▸ PROBLEM REQUIREMENTS
From the start of the material through the line containing "Question: Does black", format each line as a string in a JSON list, skipping blank lines and leaving out the pictures.
** Opening RECORD EXTRACTS block **
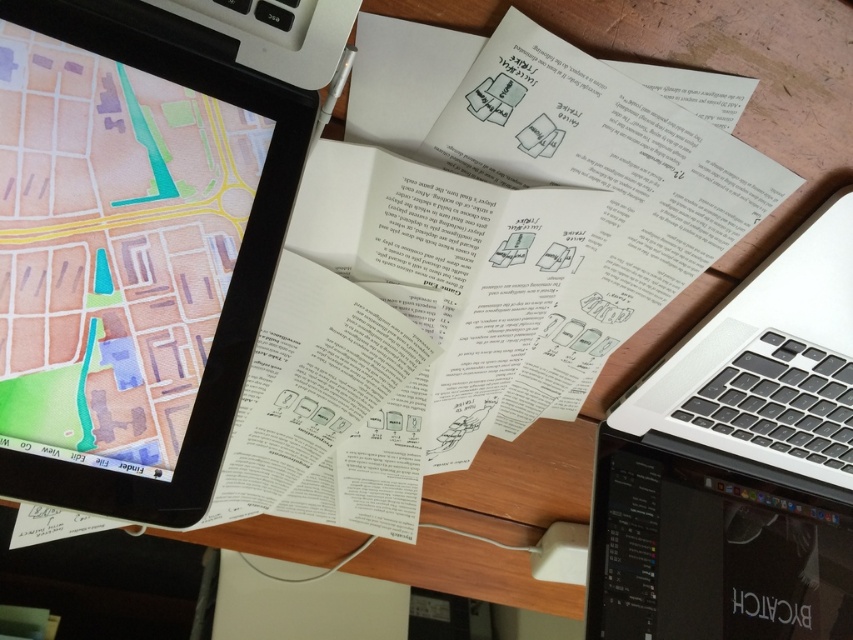
Question: Which point is closer to the camera?

Choices:
 (A) black glossy tablet at upper left
 (B) silver metallic laptop at right
 (C) black glossy tablet at lower right

Answer: (A)

Question: Does black glossy tablet at upper left have a larger size compared to silver metallic laptop at right?

Choices:
 (A) yes
 (B) no

Answer: (B)

Question: Is black glossy tablet at lower right smaller than silver metallic laptop at right?

Choices:
 (A) no
 (B) yes

Answer: (B)

Question: Among these points, which one is nearest to the camera?

Choices:
 (A) (786, 273)
 (B) (7, 406)
 (C) (587, 614)

Answer: (B)

Question: Which point is closer to the camera?

Choices:
 (A) black glossy tablet at lower right
 (B) silver metallic laptop at right

Answer: (B)

Question: Is black glossy tablet at upper left bigger than silver metallic laptop at right?

Choices:
 (A) no
 (B) yes

Answer: (A)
** Closing RECORD EXTRACTS block **
▸ RESULT OF THIS EXERCISE
[
  "Question: Which point is closer to the camera?",
  "Choices:",
  " (A) black glossy tablet at upper left",
  " (B) silver metallic laptop at right",
  " (C) black glossy tablet at lower right",
  "Answer: (A)",
  "Question: Does black glossy tablet at upper left have a larger size compared to silver metallic laptop at right?"
]